■ **RECORDS SHOWN**
*** Begin section ***

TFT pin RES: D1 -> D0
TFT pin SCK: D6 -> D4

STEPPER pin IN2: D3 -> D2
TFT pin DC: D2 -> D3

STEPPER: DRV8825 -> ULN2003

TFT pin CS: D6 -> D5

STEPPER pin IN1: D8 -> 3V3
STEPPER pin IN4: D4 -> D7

*** End section ***

■ **EXERCISE REQUIREMENTS**
Make a copy of each line in the records above that has the word "STEPPER".

■ **RESPONSE TO THIS TASK**
STEPPER pin IN2: D3 -> D2
STEPPER: DRV8825 -> ULN2003
STEPPER pin IN1: D8 -> 3V3
STEPPER pin IN4: D4 -> D7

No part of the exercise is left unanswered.